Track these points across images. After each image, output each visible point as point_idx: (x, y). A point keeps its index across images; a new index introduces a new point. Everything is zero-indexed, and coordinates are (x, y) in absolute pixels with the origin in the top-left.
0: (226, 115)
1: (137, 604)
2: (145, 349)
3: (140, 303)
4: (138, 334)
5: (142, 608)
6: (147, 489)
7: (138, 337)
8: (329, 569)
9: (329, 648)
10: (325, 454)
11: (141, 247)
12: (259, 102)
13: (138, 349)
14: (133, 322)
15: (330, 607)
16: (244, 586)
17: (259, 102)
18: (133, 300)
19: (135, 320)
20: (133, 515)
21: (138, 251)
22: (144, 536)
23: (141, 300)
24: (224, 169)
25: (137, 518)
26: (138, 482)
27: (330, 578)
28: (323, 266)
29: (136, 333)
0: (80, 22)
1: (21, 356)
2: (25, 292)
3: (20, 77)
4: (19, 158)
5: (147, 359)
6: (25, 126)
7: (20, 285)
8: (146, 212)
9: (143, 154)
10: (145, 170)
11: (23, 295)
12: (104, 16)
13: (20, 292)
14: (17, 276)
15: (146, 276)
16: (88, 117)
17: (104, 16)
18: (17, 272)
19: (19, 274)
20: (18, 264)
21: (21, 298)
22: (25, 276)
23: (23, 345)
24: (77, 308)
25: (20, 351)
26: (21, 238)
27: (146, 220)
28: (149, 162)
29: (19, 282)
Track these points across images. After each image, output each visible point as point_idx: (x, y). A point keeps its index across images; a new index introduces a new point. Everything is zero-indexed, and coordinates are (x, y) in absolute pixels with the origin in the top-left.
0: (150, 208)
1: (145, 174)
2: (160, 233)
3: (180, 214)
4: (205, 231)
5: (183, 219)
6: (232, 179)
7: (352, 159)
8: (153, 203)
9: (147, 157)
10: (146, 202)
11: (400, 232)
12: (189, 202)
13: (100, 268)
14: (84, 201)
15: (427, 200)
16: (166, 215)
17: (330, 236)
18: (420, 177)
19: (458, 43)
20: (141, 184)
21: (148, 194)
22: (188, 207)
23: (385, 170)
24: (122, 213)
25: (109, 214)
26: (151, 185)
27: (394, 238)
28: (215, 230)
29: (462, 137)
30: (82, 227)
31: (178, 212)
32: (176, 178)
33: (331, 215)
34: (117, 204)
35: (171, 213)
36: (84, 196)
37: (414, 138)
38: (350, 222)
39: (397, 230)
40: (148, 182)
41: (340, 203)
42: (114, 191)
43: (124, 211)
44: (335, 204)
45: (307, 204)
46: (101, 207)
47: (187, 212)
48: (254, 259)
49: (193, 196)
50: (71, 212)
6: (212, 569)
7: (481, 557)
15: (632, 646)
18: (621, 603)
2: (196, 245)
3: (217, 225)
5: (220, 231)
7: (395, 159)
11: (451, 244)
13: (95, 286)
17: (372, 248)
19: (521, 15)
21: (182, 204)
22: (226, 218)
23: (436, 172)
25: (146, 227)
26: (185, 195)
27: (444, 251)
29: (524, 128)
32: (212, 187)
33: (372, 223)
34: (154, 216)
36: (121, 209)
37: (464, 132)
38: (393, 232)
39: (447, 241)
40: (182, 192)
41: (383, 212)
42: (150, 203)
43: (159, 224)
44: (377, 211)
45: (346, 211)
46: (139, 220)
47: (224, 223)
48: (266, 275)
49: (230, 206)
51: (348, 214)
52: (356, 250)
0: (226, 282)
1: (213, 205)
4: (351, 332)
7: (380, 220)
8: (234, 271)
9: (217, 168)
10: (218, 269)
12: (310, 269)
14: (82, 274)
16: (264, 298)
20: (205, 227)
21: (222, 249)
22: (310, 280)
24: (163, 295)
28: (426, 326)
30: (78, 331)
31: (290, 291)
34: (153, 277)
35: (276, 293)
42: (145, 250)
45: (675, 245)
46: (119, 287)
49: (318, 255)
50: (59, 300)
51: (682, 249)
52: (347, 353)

+++++

◆ WORK INSTRUCTIONS
Copy all of the data above line for line, keeping every character unchanged.

◆ CORRECT OUTPUT
Track these points across images. After each image, output each visible point as point_idx: (x, y). A point keeps its index across images; a new index introduces a new point. Everything is zero-indexed, and coordinates are (x, y) in absolute pixels with the origin in the top-left.
0: (226, 115)
1: (137, 604)
2: (145, 349)
3: (140, 303)
4: (138, 334)
5: (142, 608)
6: (147, 489)
7: (138, 337)
8: (329, 569)
9: (329, 648)
10: (325, 454)
11: (141, 247)
12: (259, 102)
13: (138, 349)
14: (133, 322)
15: (330, 607)
16: (244, 586)
17: (259, 102)
18: (133, 300)
19: (135, 320)
20: (133, 515)
21: (138, 251)
22: (144, 536)
23: (141, 300)
24: (224, 169)
25: (137, 518)
26: (138, 482)
27: (330, 578)
28: (323, 266)
29: (136, 333)
0: (80, 22)
1: (21, 356)
2: (25, 292)
3: (20, 77)
4: (19, 158)
5: (147, 359)
6: (25, 126)
7: (20, 285)
8: (146, 212)
9: (143, 154)
10: (145, 170)
11: (23, 295)
12: (104, 16)
13: (20, 292)
14: (17, 276)
15: (146, 276)
16: (88, 117)
17: (104, 16)
18: (17, 272)
19: (19, 274)
20: (18, 264)
21: (21, 298)
22: (25, 276)
23: (23, 345)
24: (77, 308)
25: (20, 351)
26: (21, 238)
27: (146, 220)
28: (149, 162)
29: (19, 282)
Track these points across images. After each image, output each visible point as point_idx: (x, y). A point keeps its index across images; a new index introduces a new point. Everything is zero-indexed, and coordinates are (x, y) in absolute pixels with the origin in the top-left.
0: (150, 208)
1: (145, 174)
2: (160, 233)
3: (180, 214)
4: (205, 231)
5: (183, 219)
6: (232, 179)
7: (352, 159)
8: (153, 203)
9: (147, 157)
10: (146, 202)
11: (400, 232)
12: (189, 202)
13: (100, 268)
14: (84, 201)
15: (427, 200)
16: (166, 215)
17: (330, 236)
18: (420, 177)
19: (458, 43)
20: (141, 184)
21: (148, 194)
22: (188, 207)
23: (385, 170)
24: (122, 213)
25: (109, 214)
26: (151, 185)
27: (394, 238)
28: (215, 230)
29: (462, 137)
30: (82, 227)
31: (178, 212)
32: (176, 178)
33: (331, 215)
34: (117, 204)
35: (171, 213)
36: (84, 196)
37: (414, 138)
38: (350, 222)
39: (397, 230)
40: (148, 182)
41: (340, 203)
42: (114, 191)
43: (124, 211)
44: (335, 204)
45: (307, 204)
46: (101, 207)
47: (187, 212)
48: (254, 259)
49: (193, 196)
50: (71, 212)
6: (212, 569)
7: (481, 557)
15: (632, 646)
18: (621, 603)
2: (196, 245)
3: (217, 225)
5: (220, 231)
7: (395, 159)
11: (451, 244)
13: (95, 286)
17: (372, 248)
19: (521, 15)
21: (182, 204)
22: (226, 218)
23: (436, 172)
25: (146, 227)
26: (185, 195)
27: (444, 251)
29: (524, 128)
32: (212, 187)
33: (372, 223)
34: (154, 216)
36: (121, 209)
37: (464, 132)
38: (393, 232)
39: (447, 241)
40: (182, 192)
41: (383, 212)
42: (150, 203)
43: (159, 224)
44: (377, 211)
45: (346, 211)
46: (139, 220)
47: (224, 223)
48: (266, 275)
49: (230, 206)
51: (348, 214)
52: (356, 250)
0: (226, 282)
1: (213, 205)
4: (351, 332)
7: (380, 220)
8: (234, 271)
9: (217, 168)
10: (218, 269)
12: (310, 269)
14: (82, 274)
16: (264, 298)
20: (205, 227)
21: (222, 249)
22: (310, 280)
24: (163, 295)
28: (426, 326)
30: (78, 331)
31: (290, 291)
34: (153, 277)
35: (276, 293)
42: (145, 250)
45: (675, 245)
46: (119, 287)
49: (318, 255)
50: (59, 300)
51: (682, 249)
52: (347, 353)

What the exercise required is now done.